# [Goal of the exercise]
Exactly the lines from the opening of the records through the line containing "green light bulb: 5 -> 4" should be copied, with both included.

(Coordinate-based object records)

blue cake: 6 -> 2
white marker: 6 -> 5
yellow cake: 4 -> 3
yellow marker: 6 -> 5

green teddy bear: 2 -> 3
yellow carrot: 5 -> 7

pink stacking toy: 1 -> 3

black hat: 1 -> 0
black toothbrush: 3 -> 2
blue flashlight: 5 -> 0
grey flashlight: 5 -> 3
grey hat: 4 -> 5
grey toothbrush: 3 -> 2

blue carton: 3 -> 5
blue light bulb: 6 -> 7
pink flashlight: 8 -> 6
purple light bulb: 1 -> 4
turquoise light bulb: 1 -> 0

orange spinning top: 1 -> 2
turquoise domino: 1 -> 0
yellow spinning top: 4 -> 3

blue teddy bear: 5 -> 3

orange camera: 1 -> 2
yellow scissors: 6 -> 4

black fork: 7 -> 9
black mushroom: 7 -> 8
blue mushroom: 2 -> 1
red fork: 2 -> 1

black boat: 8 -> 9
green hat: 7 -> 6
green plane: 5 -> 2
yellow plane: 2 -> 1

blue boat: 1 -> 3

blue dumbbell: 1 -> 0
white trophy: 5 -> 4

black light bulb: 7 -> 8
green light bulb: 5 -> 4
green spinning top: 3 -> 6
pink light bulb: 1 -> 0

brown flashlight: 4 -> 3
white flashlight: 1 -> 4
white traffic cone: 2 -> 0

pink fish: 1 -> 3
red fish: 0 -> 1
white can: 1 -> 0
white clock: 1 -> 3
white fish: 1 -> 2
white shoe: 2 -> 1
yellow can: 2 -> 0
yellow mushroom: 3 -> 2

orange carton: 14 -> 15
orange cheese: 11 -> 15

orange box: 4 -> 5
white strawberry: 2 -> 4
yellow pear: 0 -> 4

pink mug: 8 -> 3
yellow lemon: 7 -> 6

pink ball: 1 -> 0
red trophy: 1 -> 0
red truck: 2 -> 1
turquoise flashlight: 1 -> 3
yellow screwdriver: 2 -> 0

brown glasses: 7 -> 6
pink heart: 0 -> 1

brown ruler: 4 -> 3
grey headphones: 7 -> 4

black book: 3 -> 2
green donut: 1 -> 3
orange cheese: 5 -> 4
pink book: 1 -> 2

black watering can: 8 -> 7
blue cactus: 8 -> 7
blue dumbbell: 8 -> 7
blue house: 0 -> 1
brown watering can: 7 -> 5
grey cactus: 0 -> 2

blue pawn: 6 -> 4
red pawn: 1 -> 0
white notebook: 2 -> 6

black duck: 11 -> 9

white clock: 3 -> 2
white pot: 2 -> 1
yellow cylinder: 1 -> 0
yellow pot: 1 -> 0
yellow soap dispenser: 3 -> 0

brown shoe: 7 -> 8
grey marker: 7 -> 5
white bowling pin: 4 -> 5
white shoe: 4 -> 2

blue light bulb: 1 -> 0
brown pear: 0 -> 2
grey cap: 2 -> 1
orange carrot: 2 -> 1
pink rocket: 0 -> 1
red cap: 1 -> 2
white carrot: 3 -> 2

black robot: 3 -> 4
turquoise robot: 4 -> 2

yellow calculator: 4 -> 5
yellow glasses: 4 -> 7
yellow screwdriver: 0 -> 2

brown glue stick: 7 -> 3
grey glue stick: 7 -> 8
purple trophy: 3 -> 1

# [Your solution]
blue cake: 6 -> 2
white marker: 6 -> 5
yellow cake: 4 -> 3
yellow marker: 6 -> 5

green teddy bear: 2 -> 3
yellow carrot: 5 -> 7

pink stacking toy: 1 -> 3

black hat: 1 -> 0
black toothbrush: 3 -> 2
blue flashlight: 5 -> 0
grey flashlight: 5 -> 3
grey hat: 4 -> 5
grey toothbrush: 3 -> 2

blue carton: 3 -> 5
blue light bulb: 6 -> 7
pink flashlight: 8 -> 6
purple light bulb: 1 -> 4
turquoise light bulb: 1 -> 0

orange spinning top: 1 -> 2
turquoise domino: 1 -> 0
yellow spinning top: 4 -> 3

blue teddy bear: 5 -> 3

orange camera: 1 -> 2
yellow scissors: 6 -> 4

black fork: 7 -> 9
black mushroom: 7 -> 8
blue mushroom: 2 -> 1
red fork: 2 -> 1

black boat: 8 -> 9
green hat: 7 -> 6
green plane: 5 -> 2
yellow plane: 2 -> 1

blue boat: 1 -> 3

blue dumbbell: 1 -> 0
white trophy: 5 -> 4

black light bulb: 7 -> 8
green light bulb: 5 -> 4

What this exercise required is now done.